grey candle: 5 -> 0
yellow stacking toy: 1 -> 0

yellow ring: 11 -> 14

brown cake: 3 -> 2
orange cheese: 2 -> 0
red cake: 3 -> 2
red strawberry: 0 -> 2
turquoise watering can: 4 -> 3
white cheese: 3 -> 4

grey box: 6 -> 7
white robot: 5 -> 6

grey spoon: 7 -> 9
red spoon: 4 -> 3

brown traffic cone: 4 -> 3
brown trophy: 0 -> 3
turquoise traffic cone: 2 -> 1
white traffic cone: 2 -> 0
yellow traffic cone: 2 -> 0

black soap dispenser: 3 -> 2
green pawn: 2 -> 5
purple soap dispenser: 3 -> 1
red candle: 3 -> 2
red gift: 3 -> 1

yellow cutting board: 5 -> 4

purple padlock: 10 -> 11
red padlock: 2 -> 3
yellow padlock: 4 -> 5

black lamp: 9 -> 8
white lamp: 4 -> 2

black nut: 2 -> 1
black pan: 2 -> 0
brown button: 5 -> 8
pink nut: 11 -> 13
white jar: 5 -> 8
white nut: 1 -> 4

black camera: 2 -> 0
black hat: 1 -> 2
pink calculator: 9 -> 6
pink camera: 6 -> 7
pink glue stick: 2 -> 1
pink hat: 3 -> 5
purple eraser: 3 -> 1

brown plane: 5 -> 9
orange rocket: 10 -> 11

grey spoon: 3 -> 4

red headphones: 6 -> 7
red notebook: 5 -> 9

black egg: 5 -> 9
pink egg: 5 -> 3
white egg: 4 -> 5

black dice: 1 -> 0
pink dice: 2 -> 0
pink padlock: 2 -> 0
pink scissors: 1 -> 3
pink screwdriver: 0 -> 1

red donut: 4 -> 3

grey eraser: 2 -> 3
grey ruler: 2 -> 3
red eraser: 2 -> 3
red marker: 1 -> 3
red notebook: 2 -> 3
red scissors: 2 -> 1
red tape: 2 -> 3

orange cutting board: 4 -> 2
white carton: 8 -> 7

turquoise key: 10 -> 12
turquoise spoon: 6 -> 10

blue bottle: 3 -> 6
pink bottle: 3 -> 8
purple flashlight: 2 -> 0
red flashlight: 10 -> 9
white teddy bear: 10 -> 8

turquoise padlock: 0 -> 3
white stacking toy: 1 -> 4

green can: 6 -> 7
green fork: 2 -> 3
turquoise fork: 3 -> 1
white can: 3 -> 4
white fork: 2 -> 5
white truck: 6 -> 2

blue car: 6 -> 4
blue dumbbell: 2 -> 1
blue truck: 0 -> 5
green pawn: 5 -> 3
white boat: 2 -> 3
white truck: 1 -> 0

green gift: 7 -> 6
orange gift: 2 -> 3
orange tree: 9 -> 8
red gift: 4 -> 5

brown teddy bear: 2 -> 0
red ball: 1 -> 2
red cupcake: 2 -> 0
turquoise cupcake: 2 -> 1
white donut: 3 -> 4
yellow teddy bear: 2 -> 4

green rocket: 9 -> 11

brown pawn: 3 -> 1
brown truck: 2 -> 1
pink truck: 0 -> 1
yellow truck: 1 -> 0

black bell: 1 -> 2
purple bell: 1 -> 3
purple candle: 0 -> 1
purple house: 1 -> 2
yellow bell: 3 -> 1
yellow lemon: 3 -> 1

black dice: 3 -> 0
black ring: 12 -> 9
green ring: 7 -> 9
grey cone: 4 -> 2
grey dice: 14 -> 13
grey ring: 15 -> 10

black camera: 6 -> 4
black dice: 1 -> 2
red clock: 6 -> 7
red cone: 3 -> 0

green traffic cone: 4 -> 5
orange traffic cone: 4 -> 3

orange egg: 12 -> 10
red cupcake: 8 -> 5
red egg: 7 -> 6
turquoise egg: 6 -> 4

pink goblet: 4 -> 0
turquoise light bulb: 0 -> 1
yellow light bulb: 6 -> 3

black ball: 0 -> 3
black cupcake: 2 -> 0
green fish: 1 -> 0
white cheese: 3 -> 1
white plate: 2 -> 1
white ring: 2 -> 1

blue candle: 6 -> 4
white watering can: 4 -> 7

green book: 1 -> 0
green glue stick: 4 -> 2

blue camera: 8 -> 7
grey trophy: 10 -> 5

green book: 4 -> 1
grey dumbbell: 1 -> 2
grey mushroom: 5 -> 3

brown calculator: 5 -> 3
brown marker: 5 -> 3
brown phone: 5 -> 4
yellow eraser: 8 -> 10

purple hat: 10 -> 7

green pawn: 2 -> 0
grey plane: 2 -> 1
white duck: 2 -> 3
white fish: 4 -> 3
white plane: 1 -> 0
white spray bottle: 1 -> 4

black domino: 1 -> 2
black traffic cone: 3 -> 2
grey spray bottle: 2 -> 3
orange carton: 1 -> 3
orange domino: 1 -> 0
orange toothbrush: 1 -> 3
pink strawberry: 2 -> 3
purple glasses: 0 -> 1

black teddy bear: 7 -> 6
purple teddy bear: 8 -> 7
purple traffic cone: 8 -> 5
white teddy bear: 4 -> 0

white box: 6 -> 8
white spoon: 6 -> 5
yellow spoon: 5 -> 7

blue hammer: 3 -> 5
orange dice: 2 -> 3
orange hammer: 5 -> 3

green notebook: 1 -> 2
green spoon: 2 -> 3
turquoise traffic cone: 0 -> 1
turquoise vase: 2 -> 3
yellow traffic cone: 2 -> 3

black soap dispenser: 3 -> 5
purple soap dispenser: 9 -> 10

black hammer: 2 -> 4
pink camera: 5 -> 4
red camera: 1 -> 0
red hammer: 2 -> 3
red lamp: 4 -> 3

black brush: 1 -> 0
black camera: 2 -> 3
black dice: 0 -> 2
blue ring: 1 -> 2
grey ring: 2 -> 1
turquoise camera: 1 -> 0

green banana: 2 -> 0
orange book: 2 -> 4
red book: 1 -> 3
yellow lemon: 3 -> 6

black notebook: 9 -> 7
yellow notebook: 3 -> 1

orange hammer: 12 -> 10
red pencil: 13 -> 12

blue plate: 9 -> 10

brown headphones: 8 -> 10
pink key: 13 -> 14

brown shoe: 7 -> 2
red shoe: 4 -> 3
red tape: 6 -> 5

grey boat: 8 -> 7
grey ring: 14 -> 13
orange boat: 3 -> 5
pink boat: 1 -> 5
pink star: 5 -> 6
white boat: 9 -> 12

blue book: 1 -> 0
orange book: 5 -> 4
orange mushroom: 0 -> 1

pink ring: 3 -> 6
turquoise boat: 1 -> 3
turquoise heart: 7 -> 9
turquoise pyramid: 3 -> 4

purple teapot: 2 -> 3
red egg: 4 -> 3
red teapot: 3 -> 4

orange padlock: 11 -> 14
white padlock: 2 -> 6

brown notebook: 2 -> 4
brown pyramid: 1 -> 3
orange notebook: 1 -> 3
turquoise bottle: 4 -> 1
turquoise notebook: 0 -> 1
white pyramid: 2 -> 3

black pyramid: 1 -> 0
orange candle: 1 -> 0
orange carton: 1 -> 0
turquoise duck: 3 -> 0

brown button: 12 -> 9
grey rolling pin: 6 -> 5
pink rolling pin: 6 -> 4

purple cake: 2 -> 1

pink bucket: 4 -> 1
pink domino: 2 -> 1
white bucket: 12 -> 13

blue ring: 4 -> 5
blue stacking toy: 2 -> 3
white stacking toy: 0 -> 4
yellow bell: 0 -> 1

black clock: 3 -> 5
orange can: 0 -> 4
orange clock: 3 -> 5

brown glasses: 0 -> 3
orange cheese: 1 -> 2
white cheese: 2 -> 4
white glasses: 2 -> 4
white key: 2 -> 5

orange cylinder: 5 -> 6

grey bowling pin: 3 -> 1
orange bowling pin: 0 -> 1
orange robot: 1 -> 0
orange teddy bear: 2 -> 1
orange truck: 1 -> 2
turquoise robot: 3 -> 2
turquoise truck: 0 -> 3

**What is required:** Copy exactly, and only, the lines from the line containing "orange book: 2 -> 4" to the end of the listing, with both ends included.

**Solution to this exercise:**
orange book: 2 -> 4
red book: 1 -> 3
yellow lemon: 3 -> 6

black notebook: 9 -> 7
yellow notebook: 3 -> 1

orange hammer: 12 -> 10
red pencil: 13 -> 12

blue plate: 9 -> 10

brown headphones: 8 -> 10
pink key: 13 -> 14

brown shoe: 7 -> 2
red shoe: 4 -> 3
red tape: 6 -> 5

grey boat: 8 -> 7
grey ring: 14 -> 13
orange boat: 3 -> 5
pink boat: 1 -> 5
pink star: 5 -> 6
white boat: 9 -> 12

blue book: 1 -> 0
orange book: 5 -> 4
orange mushroom: 0 -> 1

pink ring: 3 -> 6
turquoise boat: 1 -> 3
turquoise heart: 7 -> 9
turquoise pyramid: 3 -> 4

purple teapot: 2 -> 3
red egg: 4 -> 3
red teapot: 3 -> 4

orange padlock: 11 -> 14
white padlock: 2 -> 6

brown notebook: 2 -> 4
brown pyramid: 1 -> 3
orange notebook: 1 -> 3
turquoise bottle: 4 -> 1
turquoise notebook: 0 -> 1
white pyramid: 2 -> 3

black pyramid: 1 -> 0
orange candle: 1 -> 0
orange carton: 1 -> 0
turquoise duck: 3 -> 0

brown button: 12 -> 9
grey rolling pin: 6 -> 5
pink rolling pin: 6 -> 4

purple cake: 2 -> 1

pink bucket: 4 -> 1
pink domino: 2 -> 1
white bucket: 12 -> 13

blue ring: 4 -> 5
blue stacking toy: 2 -> 3
white stacking toy: 0 -> 4
yellow bell: 0 -> 1

black clock: 3 -> 5
orange can: 0 -> 4
orange clock: 3 -> 5

brown glasses: 0 -> 3
orange cheese: 1 -> 2
white cheese: 2 -> 4
white glasses: 2 -> 4
white key: 2 -> 5

orange cylinder: 5 -> 6

grey bowling pin: 3 -> 1
orange bowling pin: 0 -> 1
orange robot: 1 -> 0
orange teddy bear: 2 -> 1
orange truck: 1 -> 2
turquoise robot: 3 -> 2
turquoise truck: 0 -> 3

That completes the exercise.